**Source records**

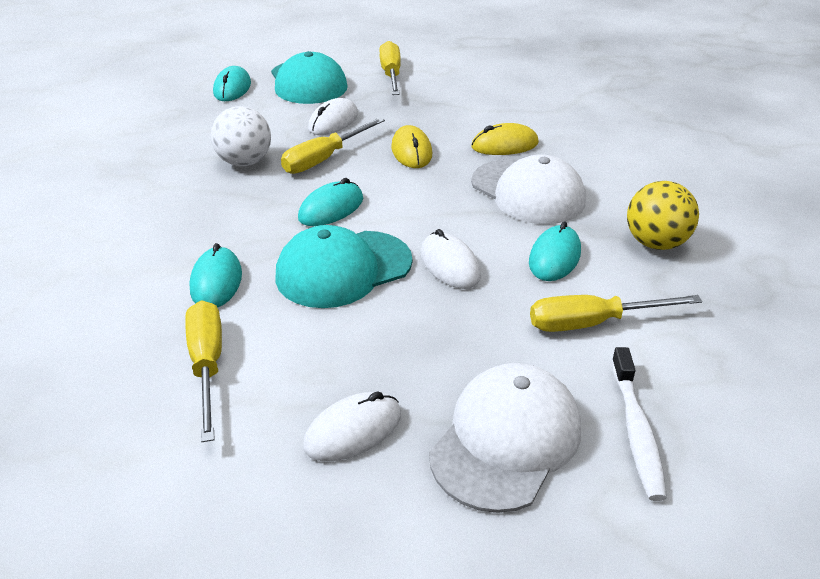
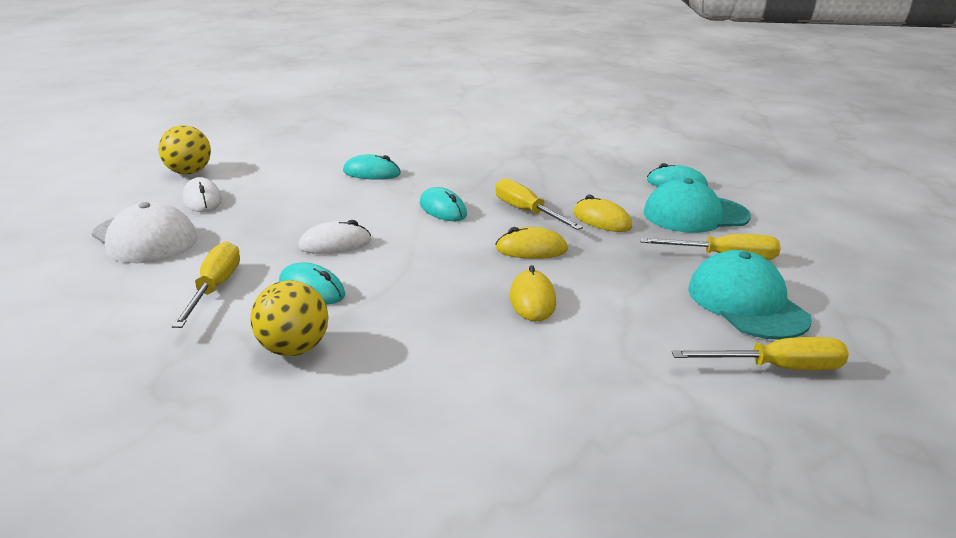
camera: 100 degrees right, 10 degrees down
(207, 365) = (292, 170): yellow screwdriver -> yellow screwdriver (777, 368)
(231, 501) = (189, 172): none -> yellow ball
(244, 162) = (530, 184): white ball -> none
(333, 121) = (602, 220): white mouse -> yellow mouse
(343, 269) = (358, 208): turquoise cap -> turquoise cap (746, 303)
(528, 192) = (428, 296): white cap -> none
(636, 431) = (98, 280): white toothbrush -> none

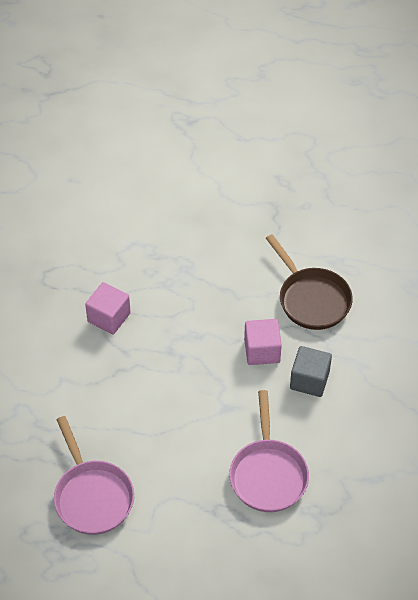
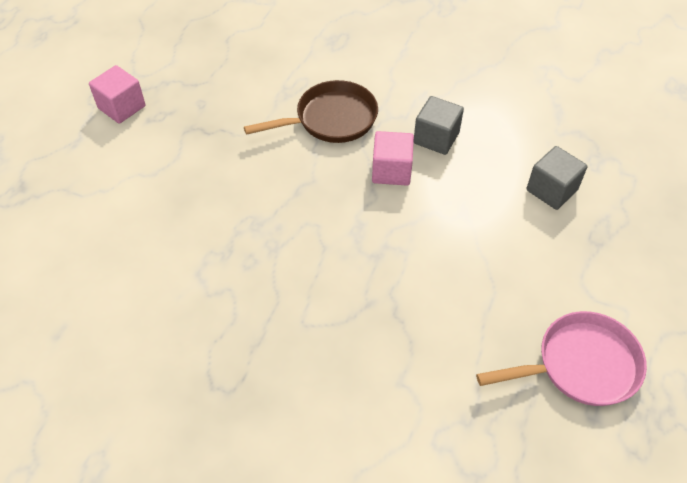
camera: 80 degrees left, 0 degrees up
(109, 317) = (310, 315): pink cube -> pink cube (122, 107)
(268, 474) = (551, 190): pink pan -> grey cube

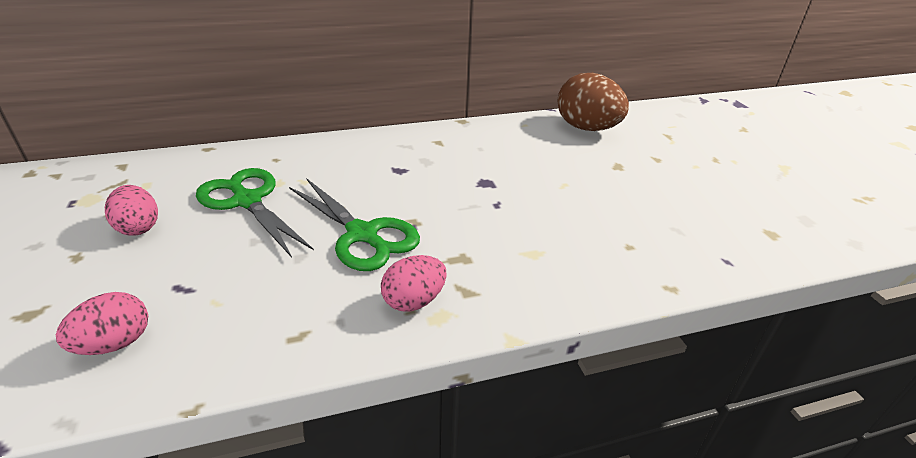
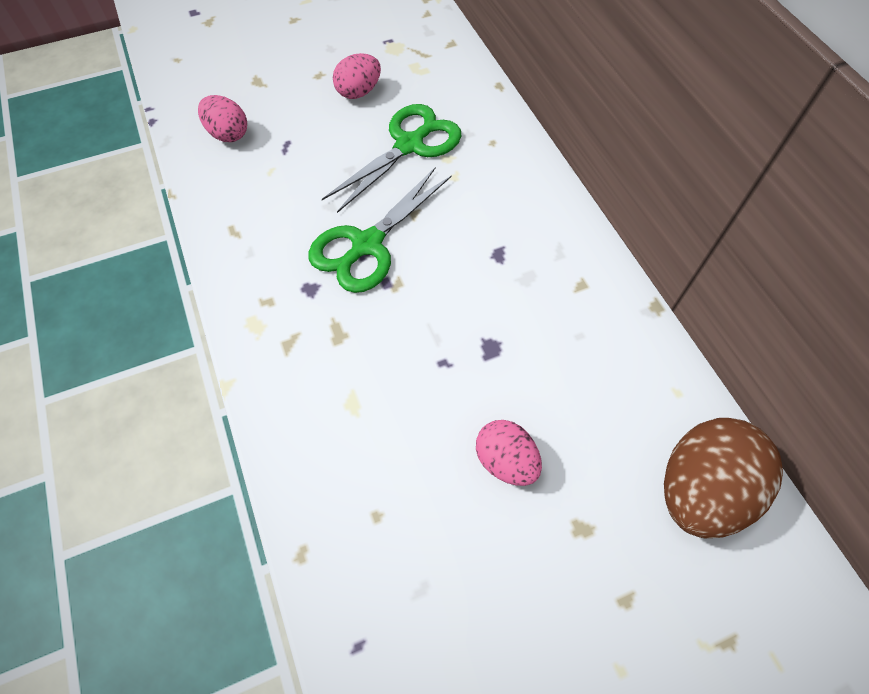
camera: 85 degrees right, 25 degrees up
(414, 301) = (273, 302): pink egg -> pink egg (505, 461)

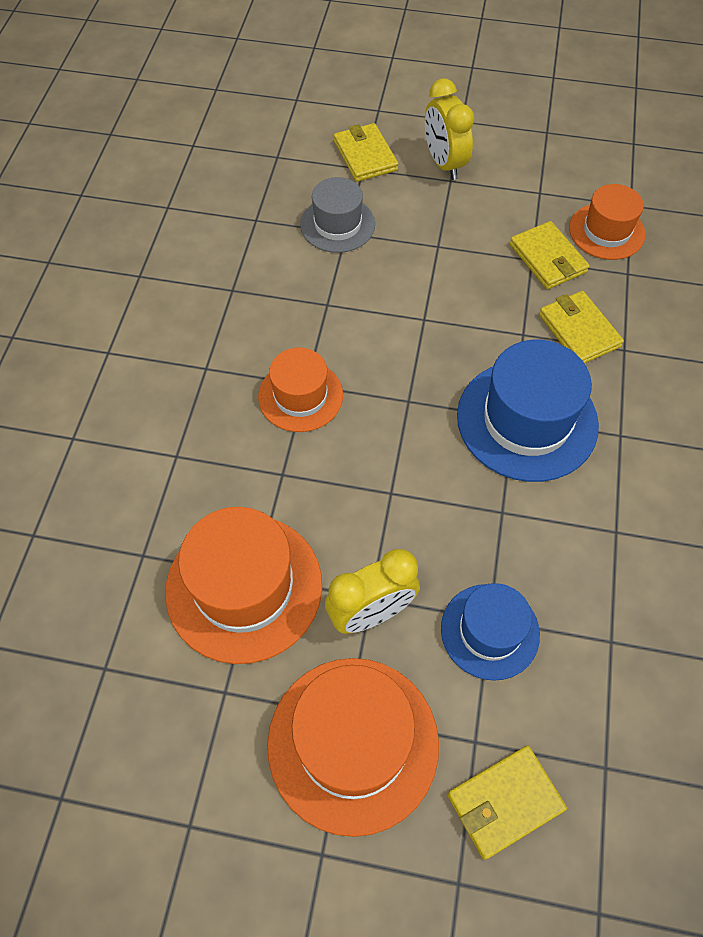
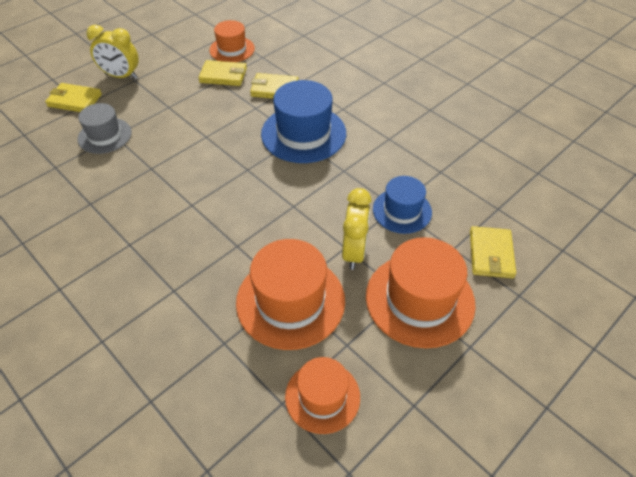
camera: 55 degrees left, 10 degrees down
(300, 396) = (196, 211): orange hat -> orange hat (322, 396)

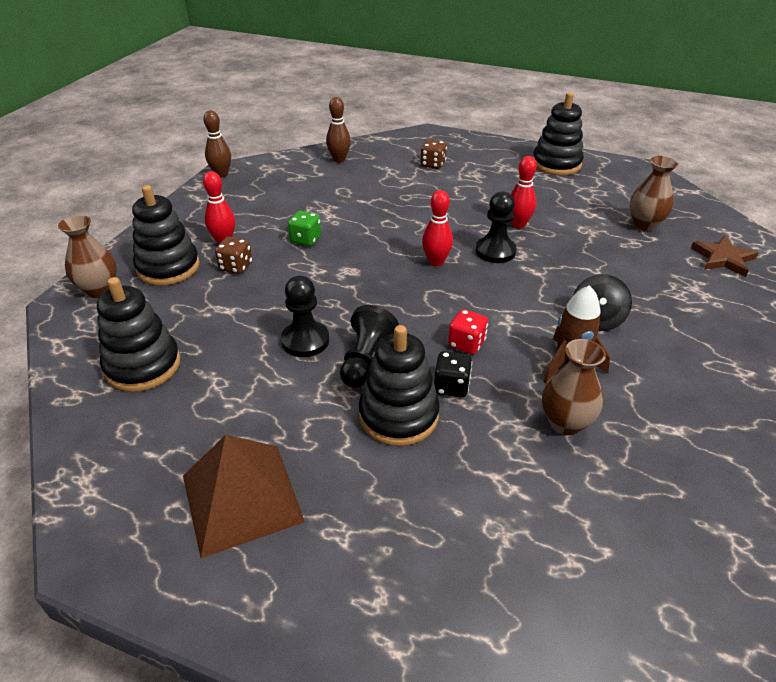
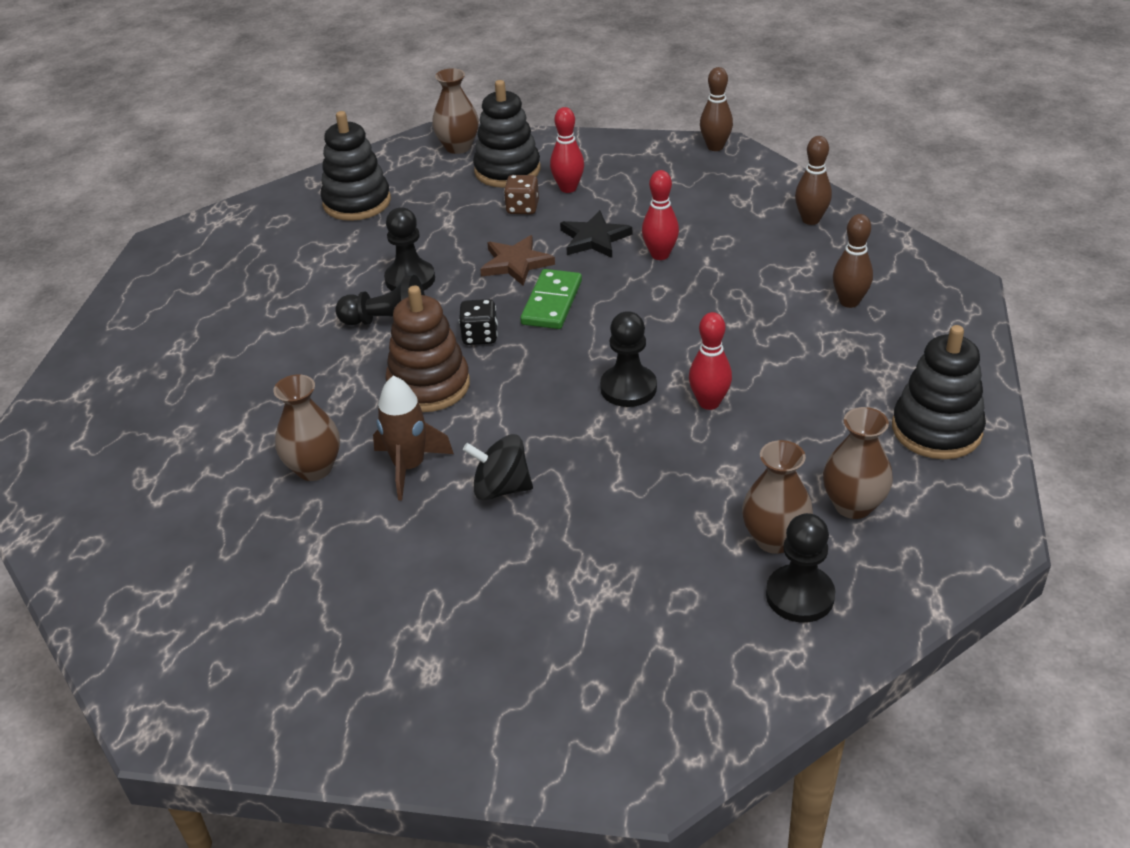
camera: 80 degrees right, 0 degrees up
(241, 498) = (212, 292): brown pyramid -> none
(305, 239) = (594, 238): green dice -> black star
(380, 269) = (552, 302): none -> green domino
(398, 415) = (312, 356): black stacking toy -> none
(433, 164) = (849, 302): brown dice -> brown bowling pin
(436, 262) = (584, 342): red bowling pin -> red bowling pin (660, 255)
(451, 386) = (358, 383): black dice -> black dice (480, 336)
(466, 344) = (429, 386): red dice -> brown stacking toy
(616, 197) = (853, 505): none -> brown vase
(689, 225) = (800, 596): none -> black pawn
(723, 258) = (705, 632): brown star -> brown star (516, 263)

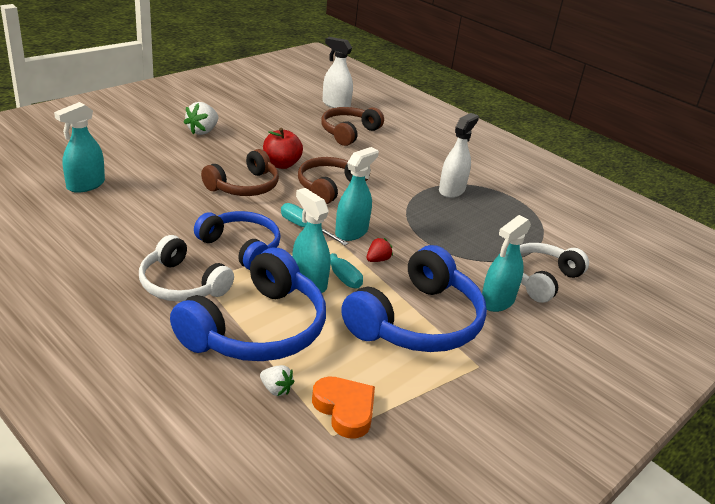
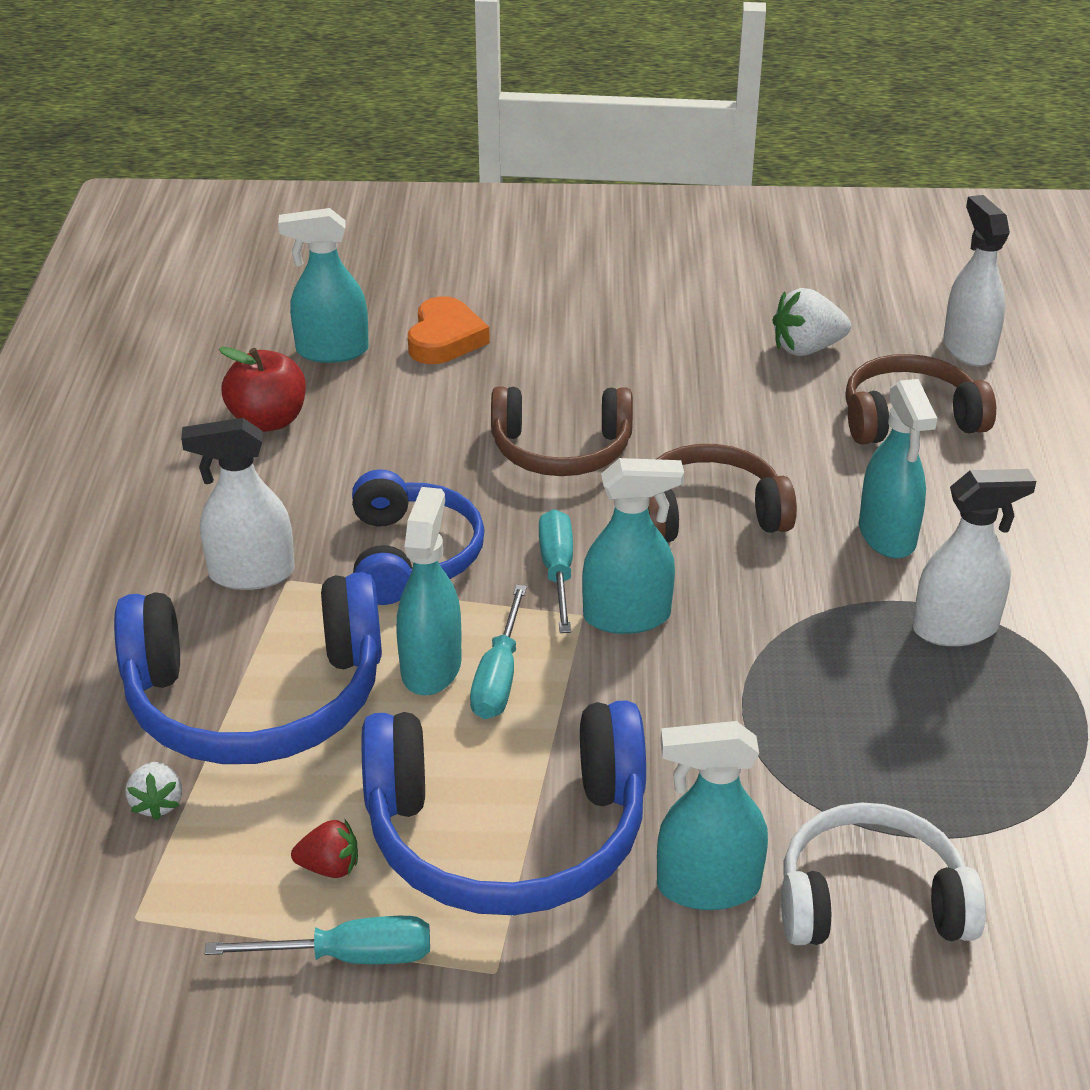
camera: 50 degrees right, 5 degrees up
(181, 284) = (251, 574): white headphones -> white spray bottle
(203, 131) = (630, 319): white strawberry -> white strawberry (806, 349)
(281, 164) = (682, 434): red apple -> red apple (268, 421)
(345, 409) = (201, 895): orange heart -> orange heart (445, 339)
(377, 260) = (599, 689): red strawberry -> red strawberry (329, 867)
(394, 171) = (887, 535): none -> turquoise spray bottle
(428, 393) = (349, 956): none -> turquoise screwdriver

**Your objective**
In the data above, retype only the stretch from the line with "(207, 365) = (292, 170): yellow" through the line with "camera: 80 degrees left, 0 degrees up", word for word, and skip any pictures.

**Written solution**
(207, 365) = (292, 170): yellow screwdriver -> yellow screwdriver (777, 368)
(231, 501) = (189, 172): none -> yellow ball
(244, 162) = (530, 184): white ball -> none
(333, 121) = (602, 220): white mouse -> yellow mouse
(343, 269) = (358, 208): turquoise cap -> turquoise cap (746, 303)
(528, 192) = (428, 296): white cap -> none
(636, 431) = (98, 280): white toothbrush -> none

camera: 80 degrees left, 0 degrees up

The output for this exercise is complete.